=== Section Start ===
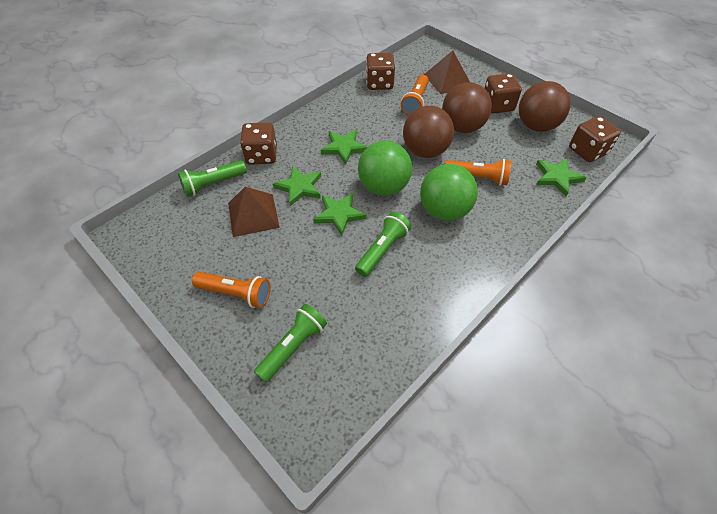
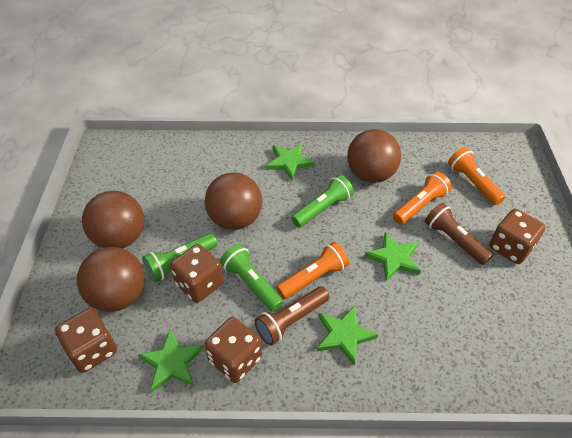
brown ball: 3 -> 4
brown flashlight: 0 -> 2
brown pyramid: 2 -> 0
green ball: 2 -> 0

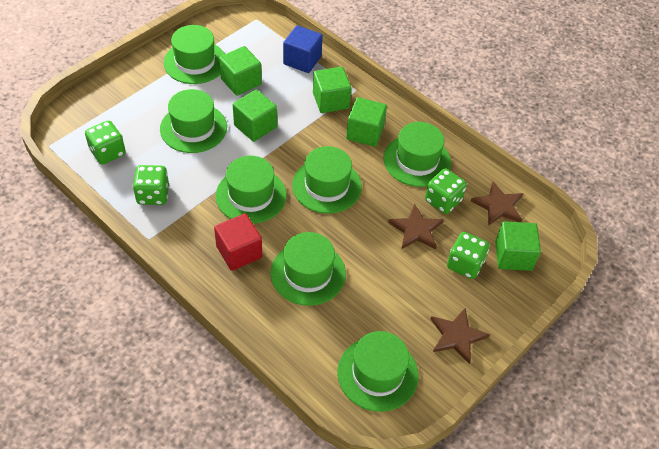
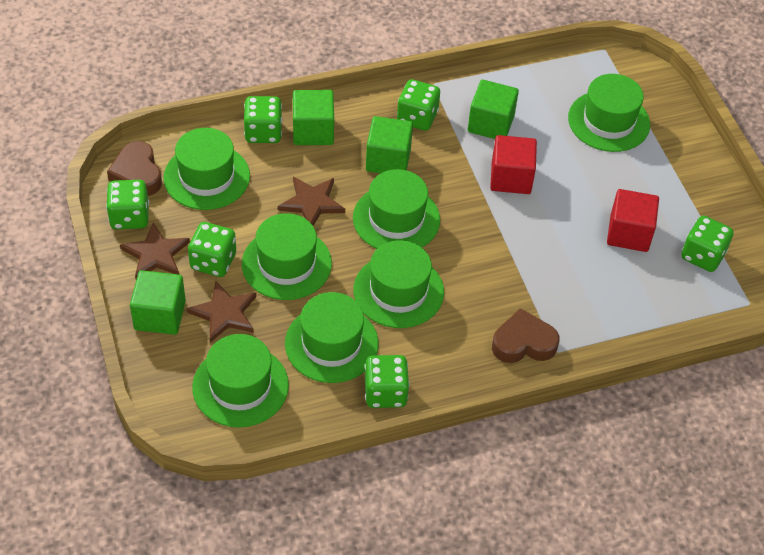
blue cube: 1 -> 0
brown heart: 0 -> 2
green cube: 5 -> 4
green dice: 4 -> 6
red cube: 1 -> 2

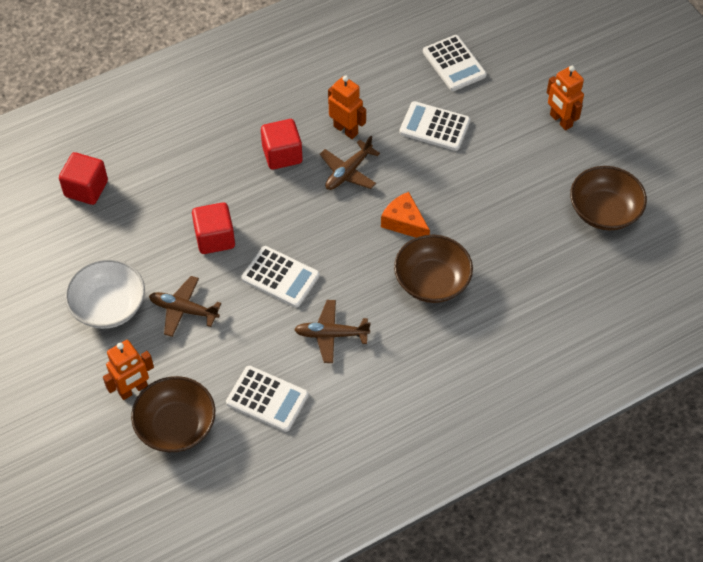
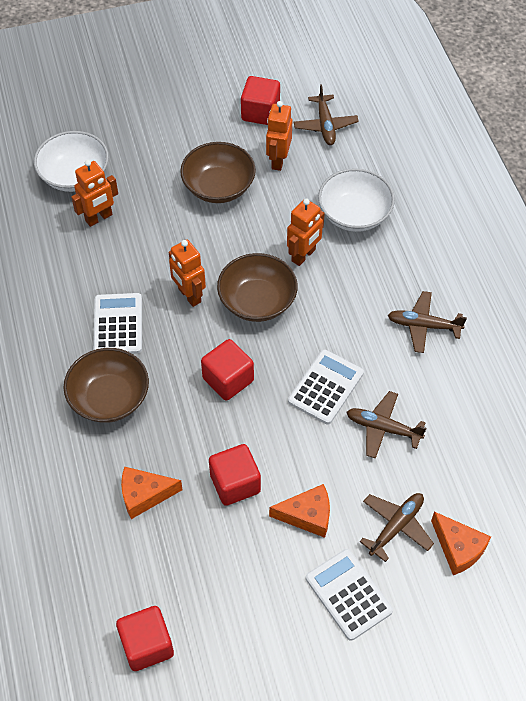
brown plane: 3 -> 4
orange cheese: 1 -> 3
orange robot: 3 -> 4
red cube: 3 -> 4
white bowl: 1 -> 2
white calculator: 4 -> 3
=== Section End ===
Scan the material above and copy every line that holds the string "cube".

blue cube: 1 -> 0
green cube: 5 -> 4
red cube: 1 -> 2
red cube: 3 -> 4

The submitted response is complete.